Work task
The span to copy runs from the line containing "(491, 370) = (502, 278): none" to the last line below. Copy it exactly, with nothing else.

Dataset items

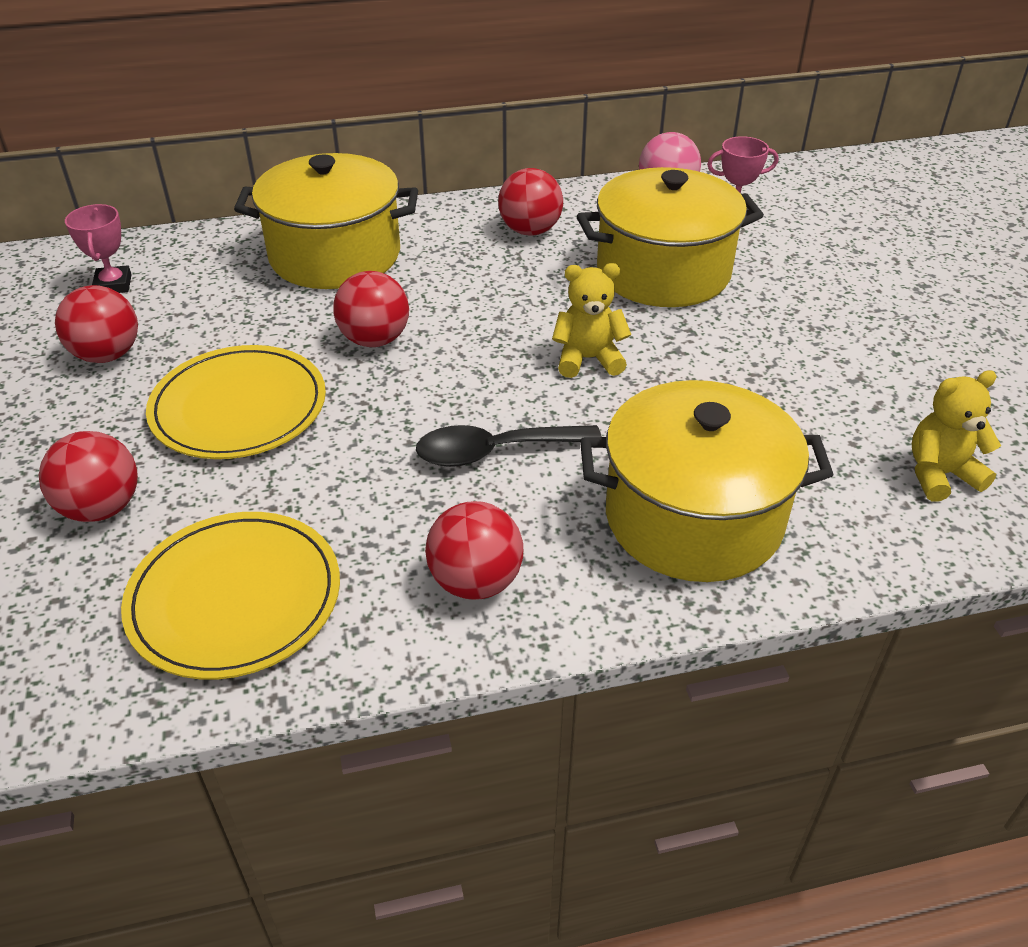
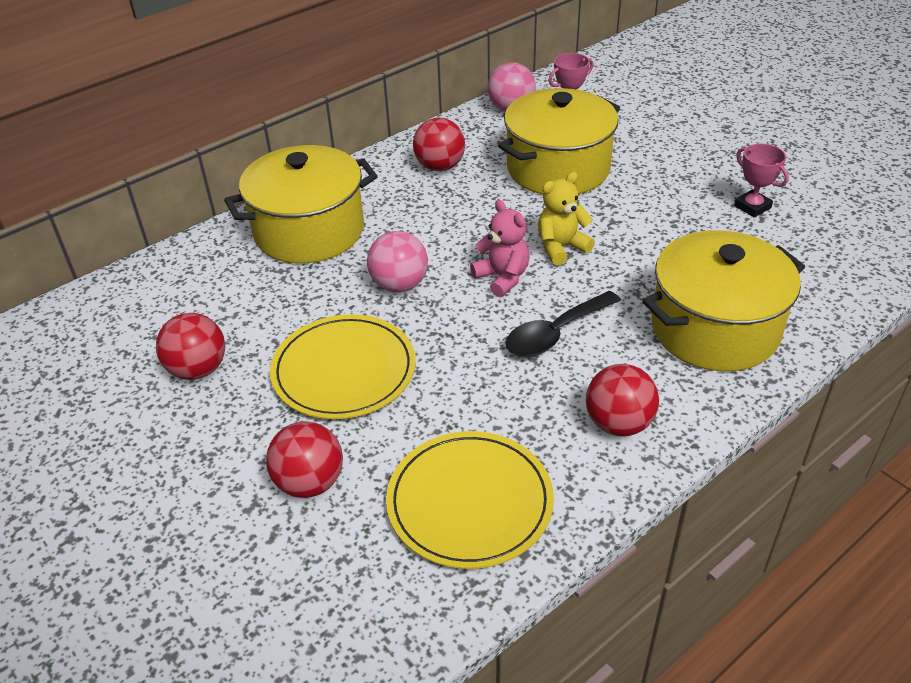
camera: 25 degrees left, 0 degrees up
(113, 285) = (146, 313): pink trophy -> pink trophy (752, 207)
(374, 340) = (399, 285): red ball -> pink ball
(491, 370) = (502, 278): none -> pink teddy bear
(940, 474) = (829, 248): yellow teddy bear -> none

Solution to this problem
(491, 370) = (502, 278): none -> pink teddy bear
(940, 474) = (829, 248): yellow teddy bear -> none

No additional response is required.